=== ACTIVITY ===
Write the records below out again. Match them exactly.

——

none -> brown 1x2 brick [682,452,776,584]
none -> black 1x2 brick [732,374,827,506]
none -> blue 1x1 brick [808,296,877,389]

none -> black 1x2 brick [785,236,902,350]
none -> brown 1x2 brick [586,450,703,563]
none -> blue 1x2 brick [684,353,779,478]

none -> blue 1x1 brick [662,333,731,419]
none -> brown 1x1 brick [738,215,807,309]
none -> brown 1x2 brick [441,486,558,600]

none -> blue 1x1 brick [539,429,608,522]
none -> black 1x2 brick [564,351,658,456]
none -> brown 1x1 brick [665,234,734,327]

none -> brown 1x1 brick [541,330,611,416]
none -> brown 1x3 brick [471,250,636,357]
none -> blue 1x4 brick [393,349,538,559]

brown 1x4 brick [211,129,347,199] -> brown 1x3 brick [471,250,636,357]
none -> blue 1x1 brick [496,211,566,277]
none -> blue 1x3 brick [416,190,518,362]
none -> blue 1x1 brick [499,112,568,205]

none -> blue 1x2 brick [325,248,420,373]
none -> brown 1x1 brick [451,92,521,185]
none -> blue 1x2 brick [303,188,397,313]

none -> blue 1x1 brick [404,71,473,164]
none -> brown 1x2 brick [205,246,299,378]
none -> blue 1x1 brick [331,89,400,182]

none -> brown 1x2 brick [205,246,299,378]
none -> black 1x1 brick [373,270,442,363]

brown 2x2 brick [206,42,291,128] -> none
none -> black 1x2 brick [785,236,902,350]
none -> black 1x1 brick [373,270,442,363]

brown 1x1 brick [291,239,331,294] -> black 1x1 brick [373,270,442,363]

——

=== SOLUTION FOR THIS PROBLEM ===
none -> brown 1x2 brick [682,452,776,584]
none -> black 1x2 brick [732,374,827,506]
none -> blue 1x1 brick [808,296,877,389]

none -> black 1x2 brick [785,236,902,350]
none -> brown 1x2 brick [586,450,703,563]
none -> blue 1x2 brick [684,353,779,478]

none -> blue 1x1 brick [662,333,731,419]
none -> brown 1x1 brick [738,215,807,309]
none -> brown 1x2 brick [441,486,558,600]

none -> blue 1x1 brick [539,429,608,522]
none -> black 1x2 brick [564,351,658,456]
none -> brown 1x1 brick [665,234,734,327]

none -> brown 1x1 brick [541,330,611,416]
none -> brown 1x3 brick [471,250,636,357]
none -> blue 1x4 brick [393,349,538,559]

brown 1x4 brick [211,129,347,199] -> brown 1x3 brick [471,250,636,357]
none -> blue 1x1 brick [496,211,566,277]
none -> blue 1x3 brick [416,190,518,362]
none -> blue 1x1 brick [499,112,568,205]

none -> blue 1x2 brick [325,248,420,373]
none -> brown 1x1 brick [451,92,521,185]
none -> blue 1x2 brick [303,188,397,313]

none -> blue 1x1 brick [404,71,473,164]
none -> brown 1x2 brick [205,246,299,378]
none -> blue 1x1 brick [331,89,400,182]

none -> brown 1x2 brick [205,246,299,378]
none -> black 1x1 brick [373,270,442,363]

brown 2x2 brick [206,42,291,128] -> none
none -> black 1x2 brick [785,236,902,350]
none -> black 1x1 brick [373,270,442,363]

brown 1x1 brick [291,239,331,294] -> black 1x1 brick [373,270,442,363]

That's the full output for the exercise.